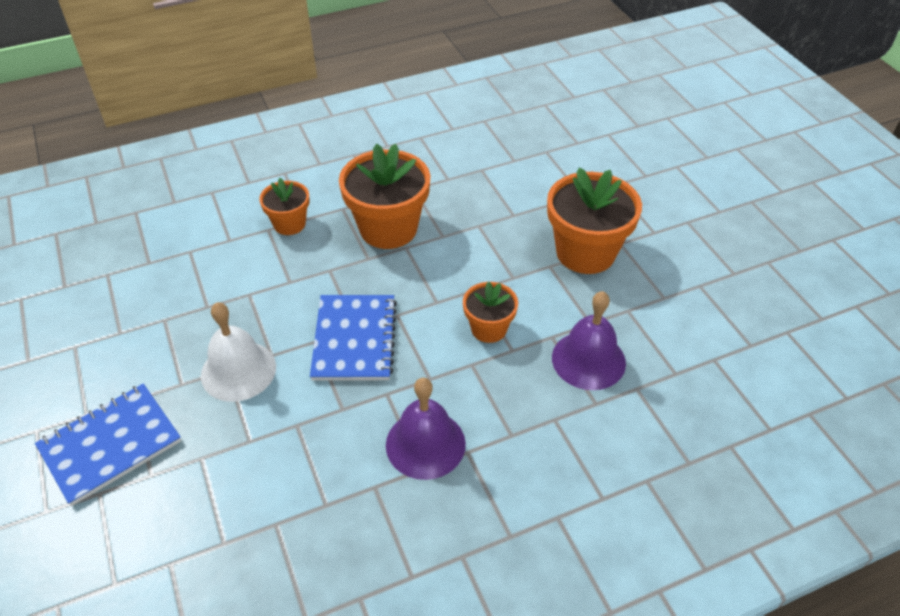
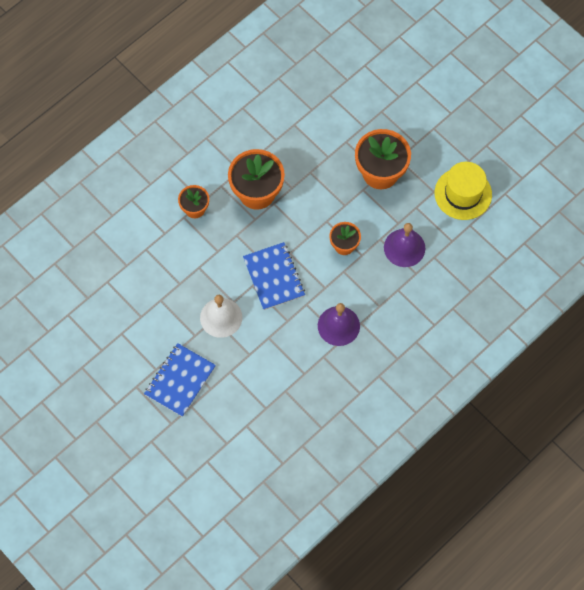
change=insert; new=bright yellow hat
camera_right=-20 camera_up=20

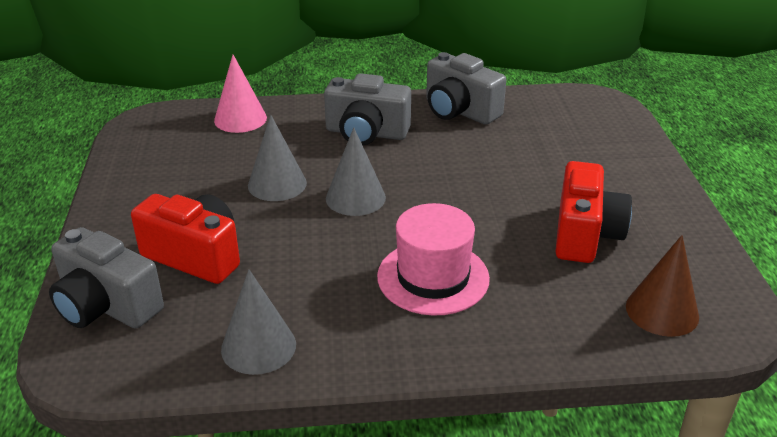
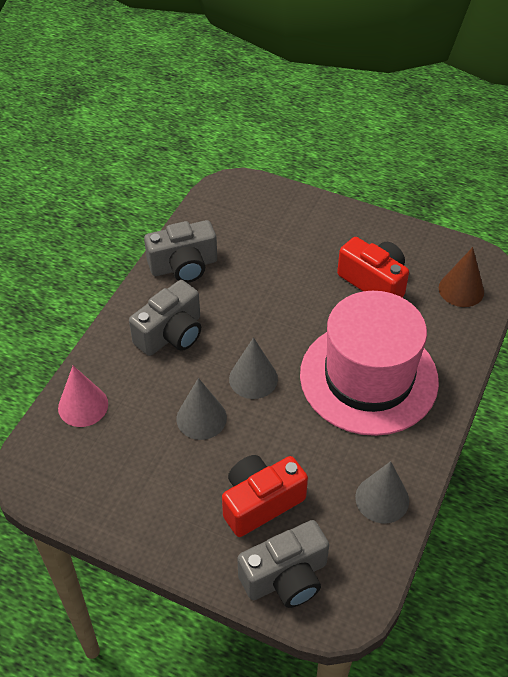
change=resize; old=rose-pink hat; factor=1.71
camera_right=-60 camera_up=15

TASK INSTRUCTIONS: No image belongs in the copy. Transcribe the full listing verbatim.

TASK RESULT:
change=insert; new=bright yellow hat
camera_right=-20 camera_up=20

change=resize; old=rose-pink hat; factor=1.71
camera_right=-60 camera_up=15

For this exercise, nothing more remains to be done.